> **DATA EXTRACT**

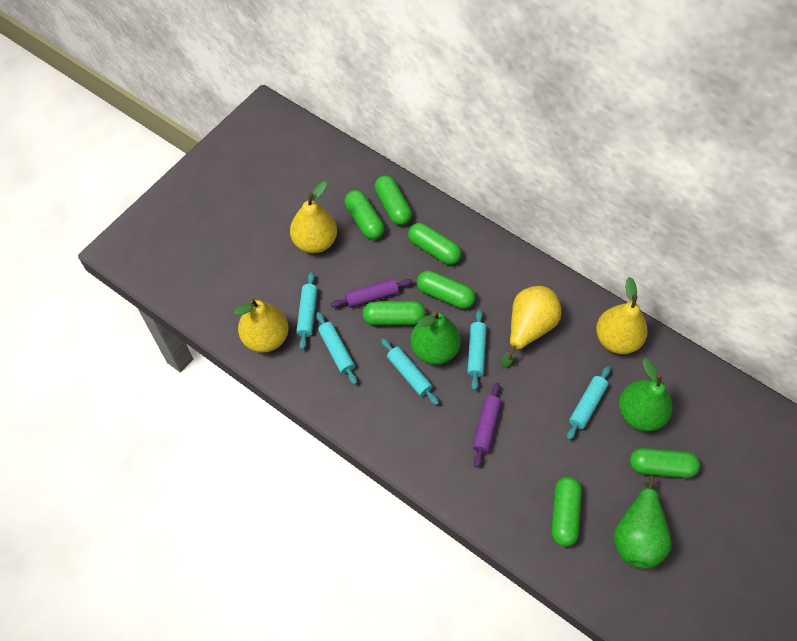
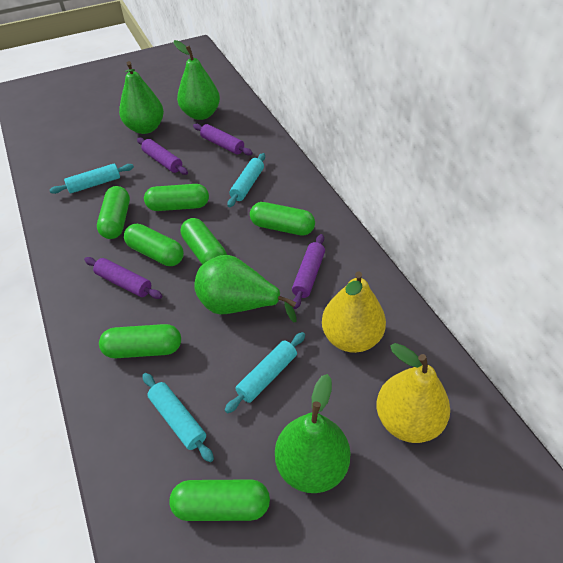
green pear: 3 -> 4
purple rolling pin: 2 -> 4
turquoise rolling pin: 5 -> 4
yellow pear: 4 -> 2

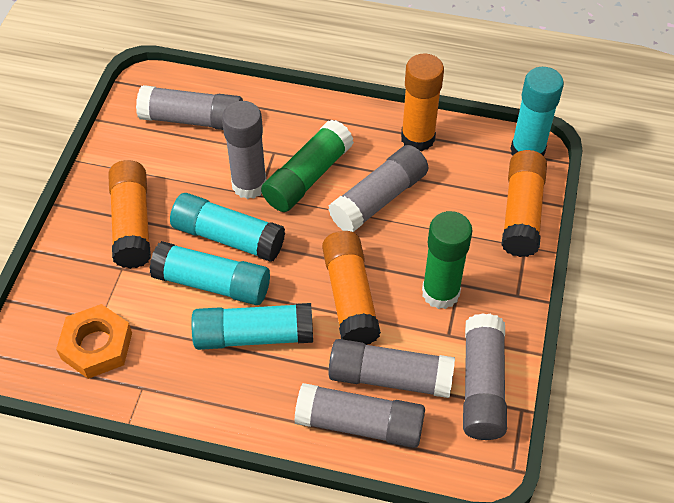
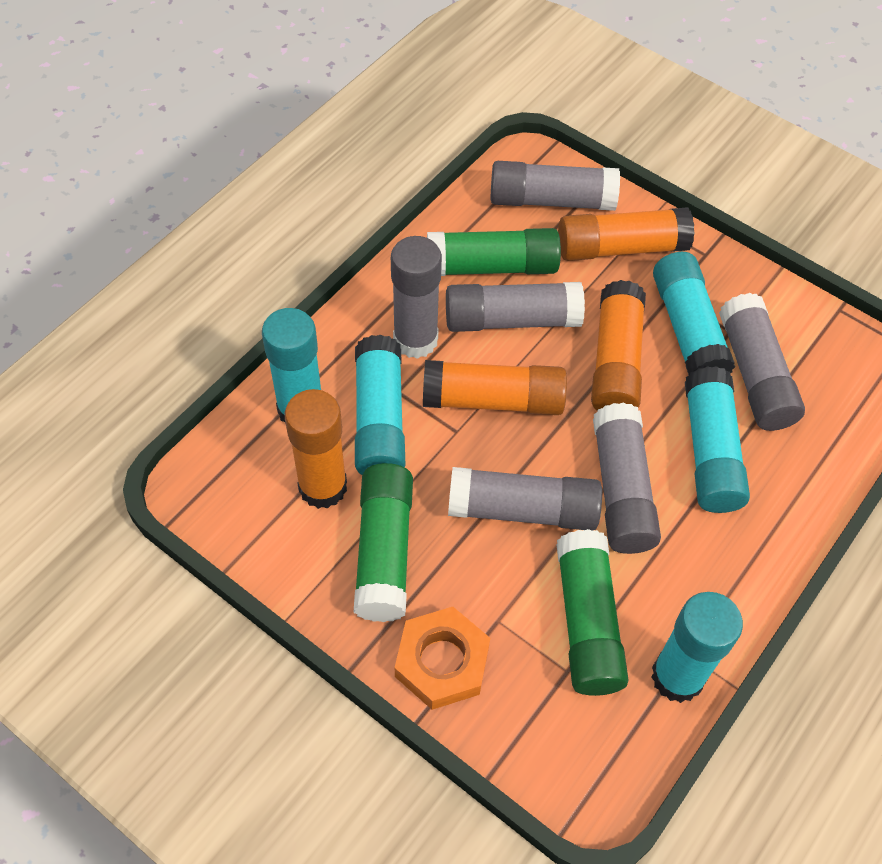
green glue stick: 2 -> 3
turquoise glue stick: 4 -> 5

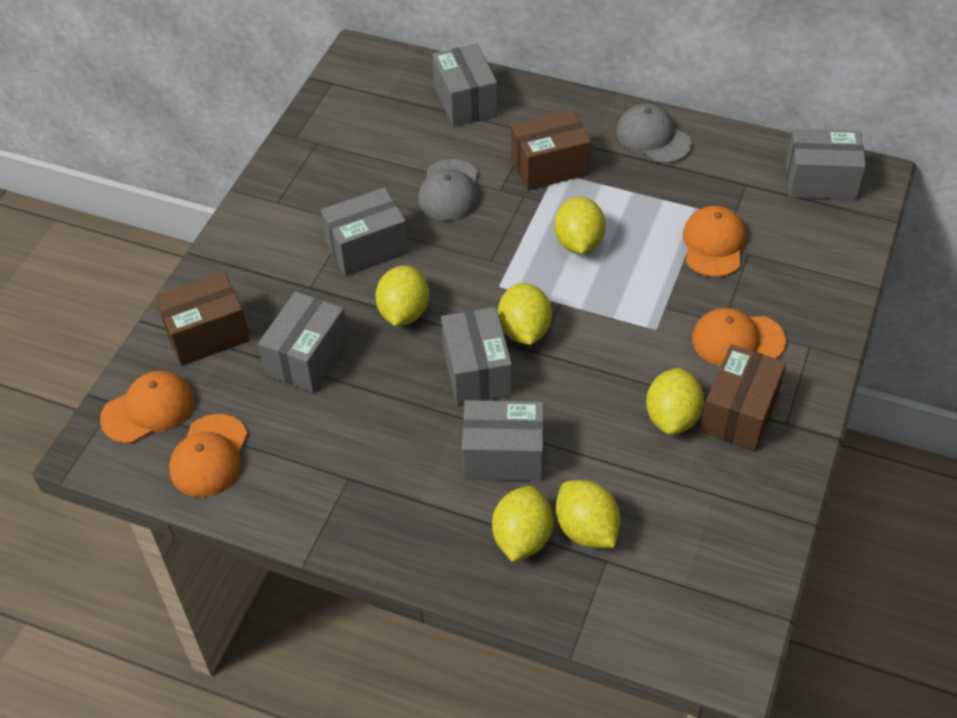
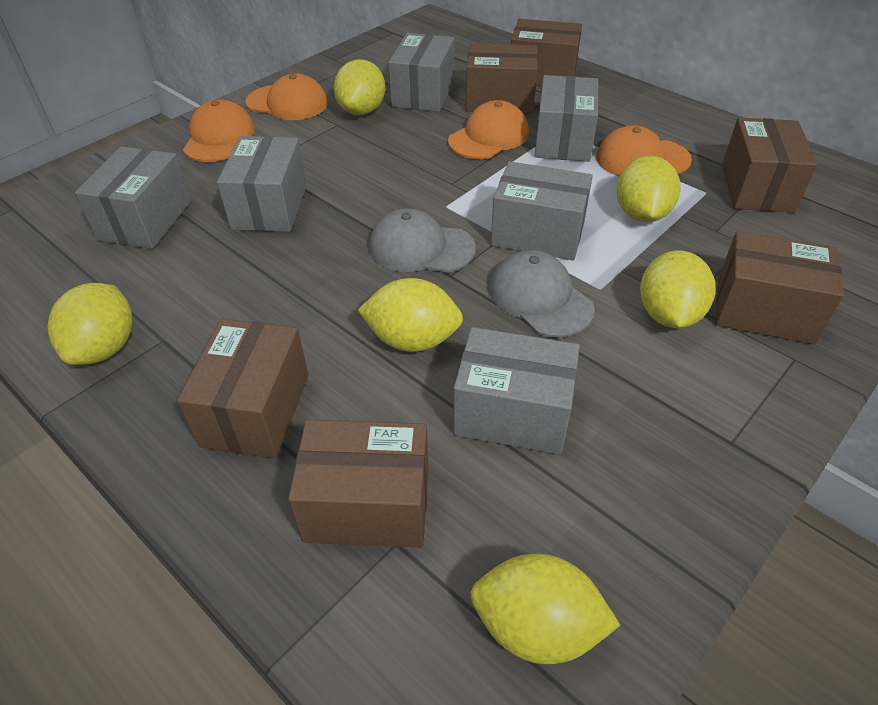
brown box: 3 -> 6

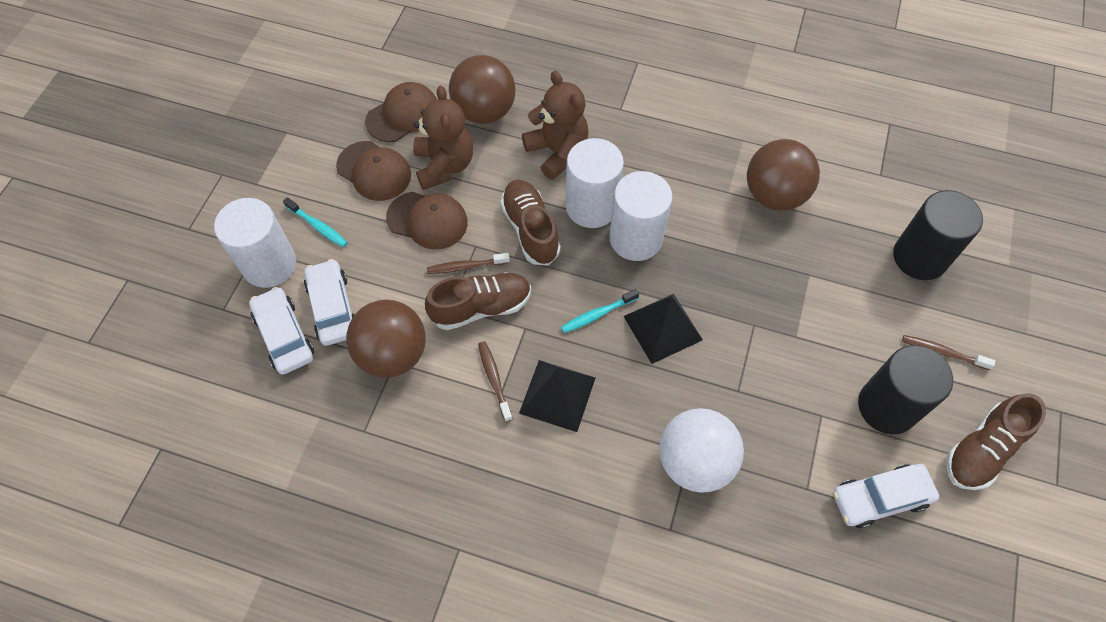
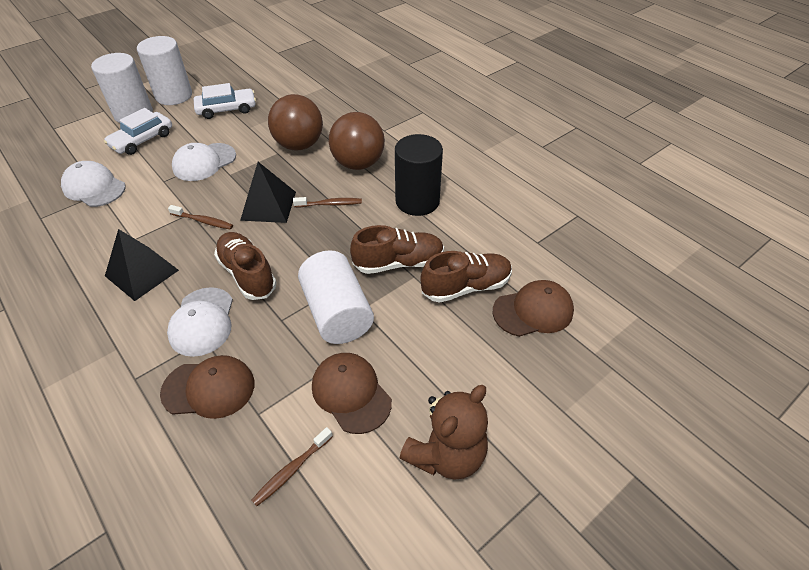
black cylinder: 2 -> 1
brown ball: 3 -> 2
brown teddy bear: 2 -> 1
turquoise toothbrush: 2 -> 0
white ball: 1 -> 0
white cap: 0 -> 3
white car: 3 -> 2

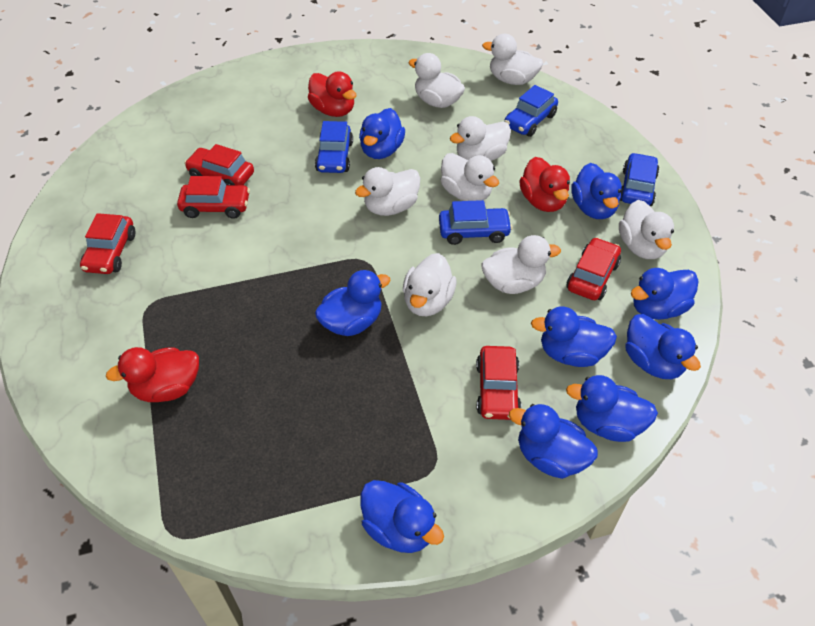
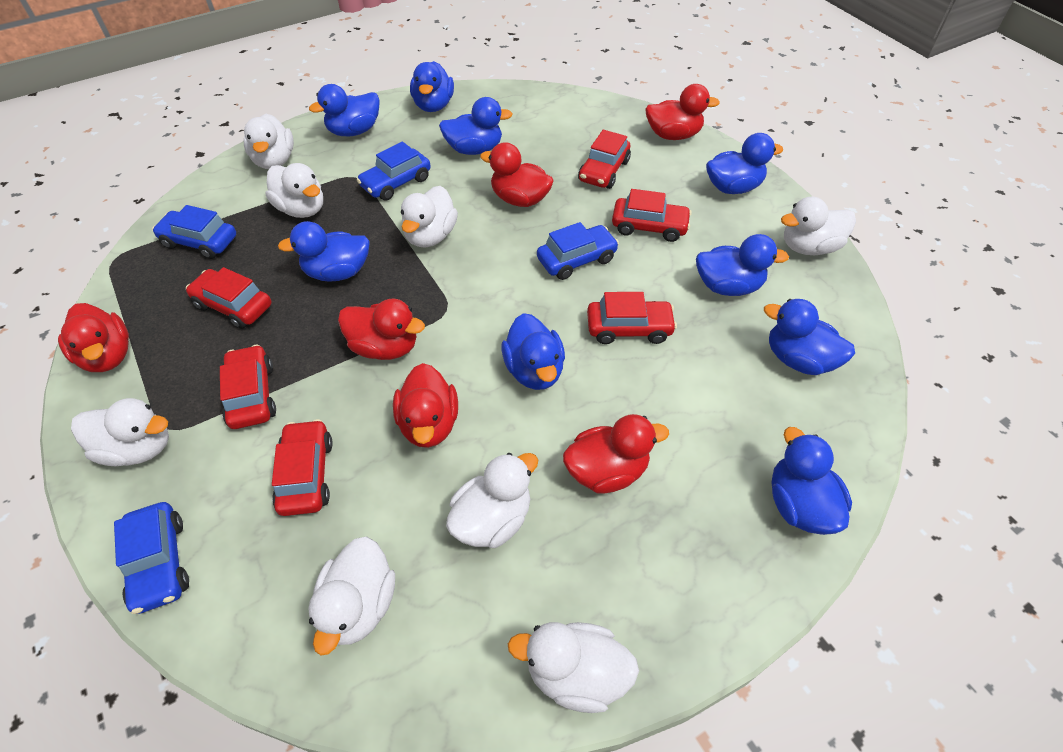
red car: 5 -> 6
red duck: 3 -> 6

> **WORK REQUIRED**
Starting at the line that contains "brown ball: 3 -> 2", retype every line through the end of the material exactly as written, including both end lines but no pictures.

> **RESPONSE TO THIS TASK**
brown ball: 3 -> 2
brown teddy bear: 2 -> 1
turquoise toothbrush: 2 -> 0
white ball: 1 -> 0
white cap: 0 -> 3
white car: 3 -> 2

red car: 5 -> 6
red duck: 3 -> 6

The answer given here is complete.